>>>>>
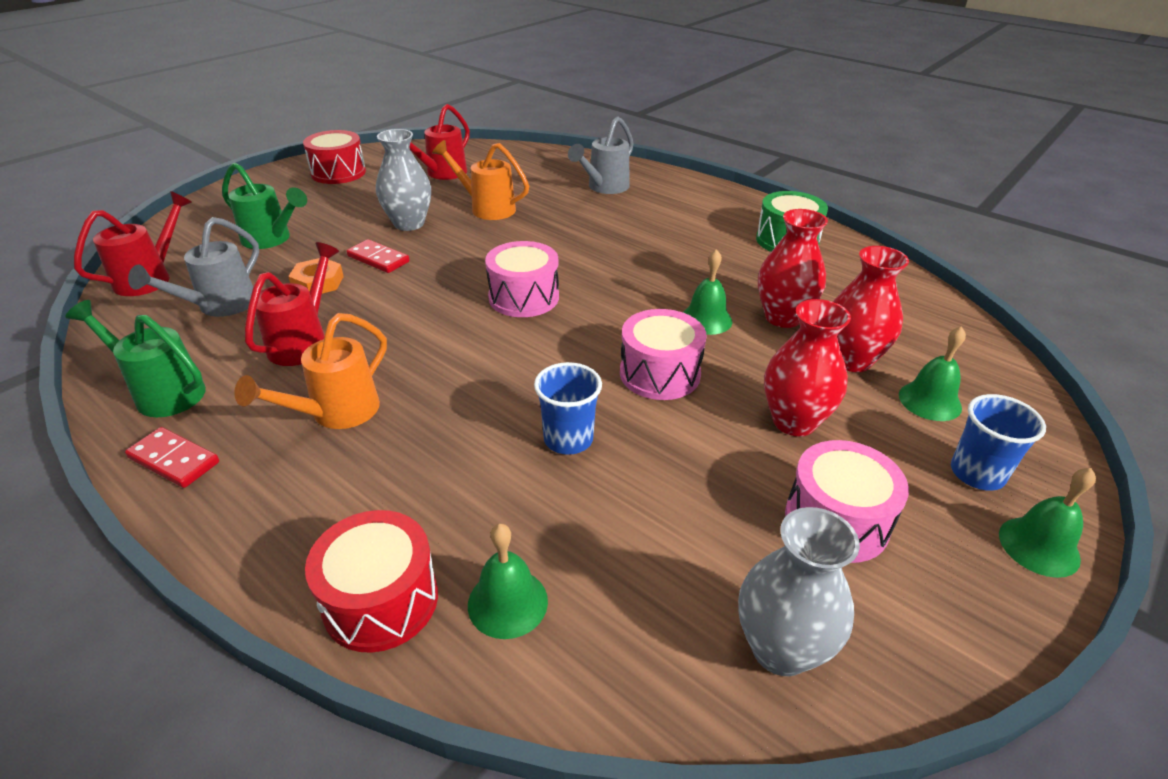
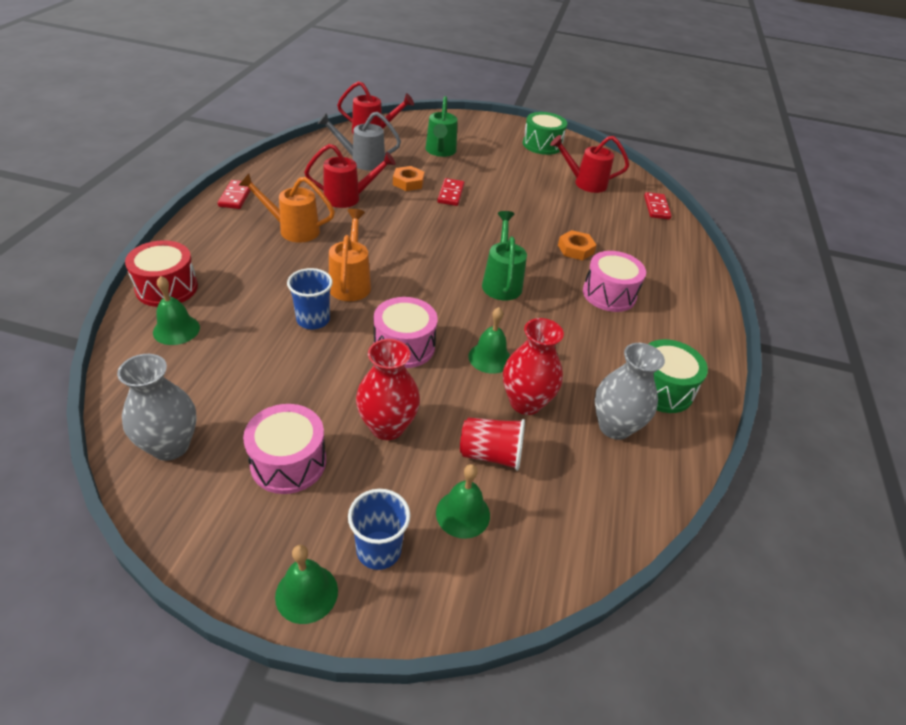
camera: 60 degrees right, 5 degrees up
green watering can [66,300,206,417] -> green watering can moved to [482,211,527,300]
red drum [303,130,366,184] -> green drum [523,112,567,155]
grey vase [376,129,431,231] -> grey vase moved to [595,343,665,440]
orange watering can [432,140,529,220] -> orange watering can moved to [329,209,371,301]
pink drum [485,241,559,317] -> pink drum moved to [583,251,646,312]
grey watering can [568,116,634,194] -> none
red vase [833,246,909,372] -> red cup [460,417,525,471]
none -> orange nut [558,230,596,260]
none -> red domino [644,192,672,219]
<<<<<
Check each line in the data for the word "green", then report only how many lines contain it.

2